● RECORDED INFORMATION:
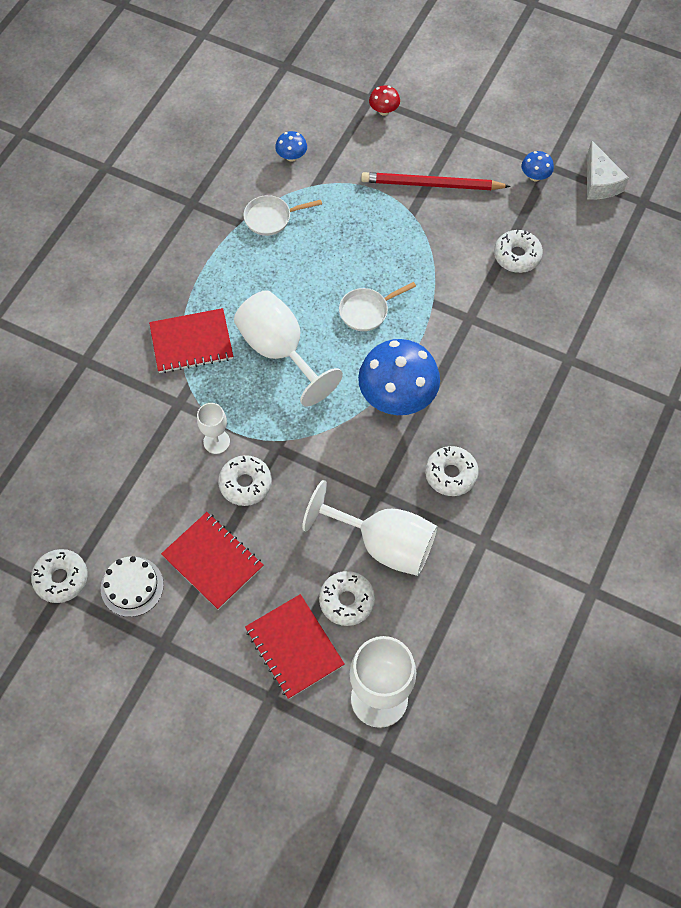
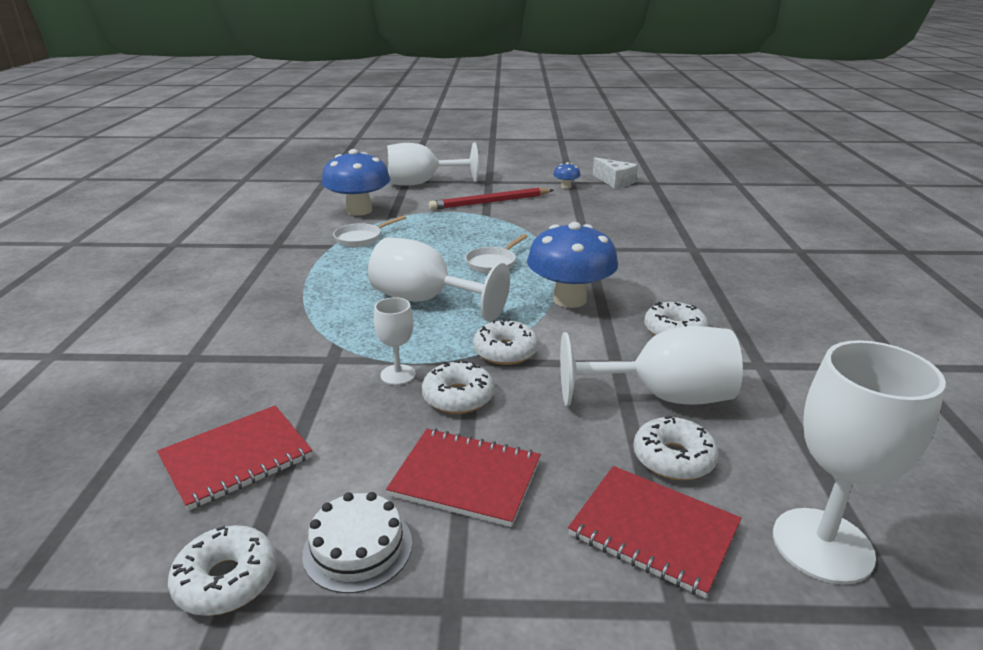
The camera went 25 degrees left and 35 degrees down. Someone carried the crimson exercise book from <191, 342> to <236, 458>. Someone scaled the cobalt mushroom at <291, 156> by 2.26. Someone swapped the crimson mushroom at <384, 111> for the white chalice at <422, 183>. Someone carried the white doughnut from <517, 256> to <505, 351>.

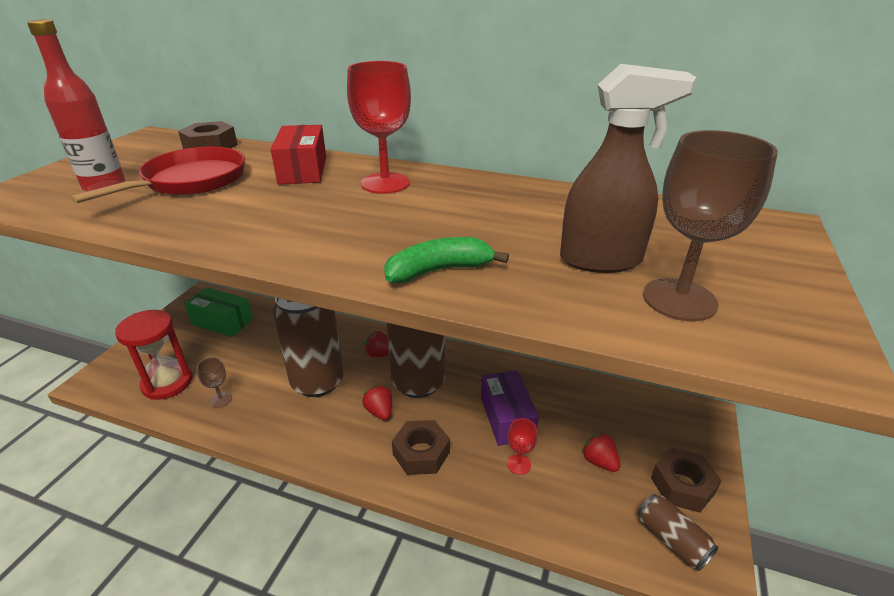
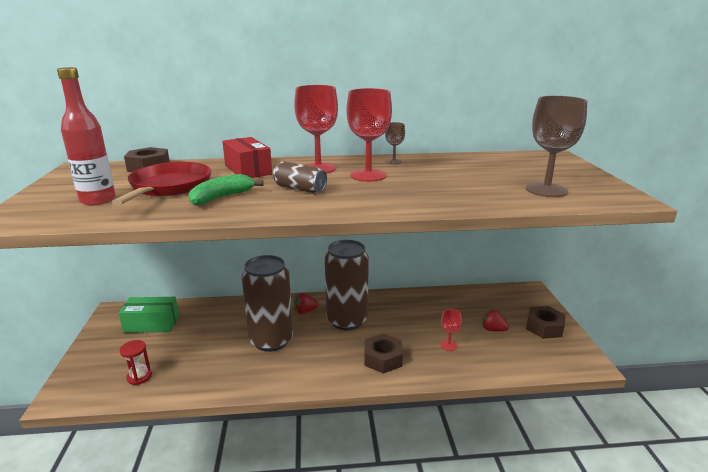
The camera went 25 degrees left and 10 degrees down. Someone scaled the crimson hourglass at <167, 383> by 0.55. Someone carried the green toy banana from <439, 270> to <221, 197>. Someone carried the dark brown soda can from <671, 540> to <300, 189>. Someone put down the crimson chalice at <368, 175>. Someone carried the dark brown chalice from <221, 399> to <394, 161>. Someone took away the crimson strawberry at <379, 412>. Someone took away the royal purple box at <507, 418>. Someone took away the dark brown spray bottle at <601, 260>.

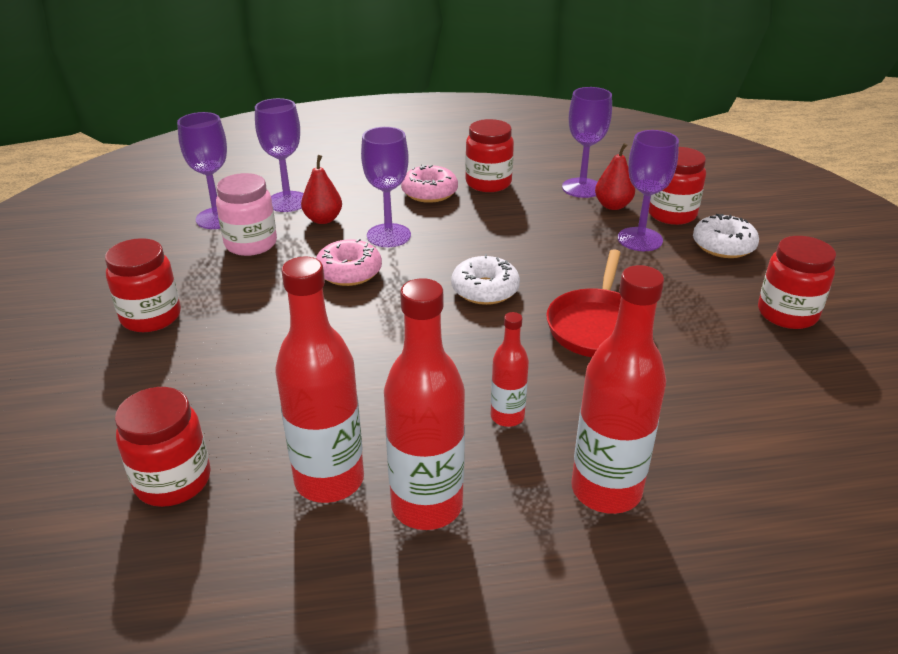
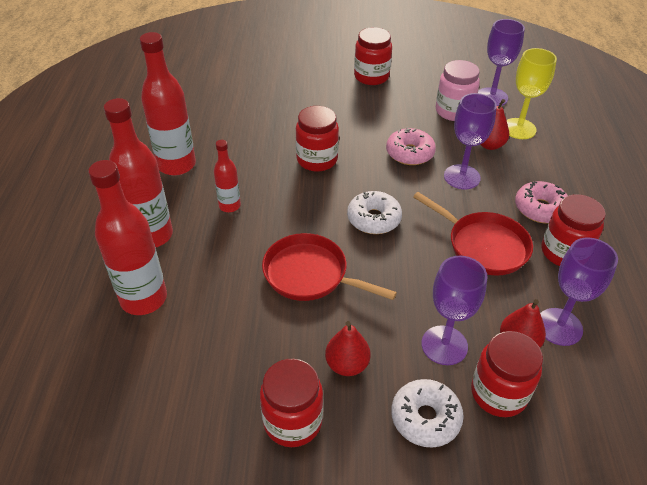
The camera went 100 degrees right and 10 degrees up. Someone carried the crimson flask from <329, 480> to <144, 299>. Someone carried the crimson jar from <173, 481> to <317, 160>. Someone put down the crimson pear fruit at <347, 364>. Someone put down the crimson pan at <483, 246>. Someone repainted the royal purple chalice at <287, 202>, which became the yellow chalice at <519, 129>.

● TASK GOAL: Please write out exactly the lines from the one holding "The camera went 25 degrees left and 10" through the last line of the material above, both included, as a copy without pictures.

● EXERCISE SOLUTION:
The camera went 25 degrees left and 10 degrees down. Someone scaled the crimson hourglass at <167, 383> by 0.55. Someone carried the green toy banana from <439, 270> to <221, 197>. Someone carried the dark brown soda can from <671, 540> to <300, 189>. Someone put down the crimson chalice at <368, 175>. Someone carried the dark brown chalice from <221, 399> to <394, 161>. Someone took away the crimson strawberry at <379, 412>. Someone took away the royal purple box at <507, 418>. Someone took away the dark brown spray bottle at <601, 260>.

The camera went 100 degrees right and 10 degrees up. Someone carried the crimson flask from <329, 480> to <144, 299>. Someone carried the crimson jar from <173, 481> to <317, 160>. Someone put down the crimson pear fruit at <347, 364>. Someone put down the crimson pan at <483, 246>. Someone repainted the royal purple chalice at <287, 202>, which became the yellow chalice at <519, 129>.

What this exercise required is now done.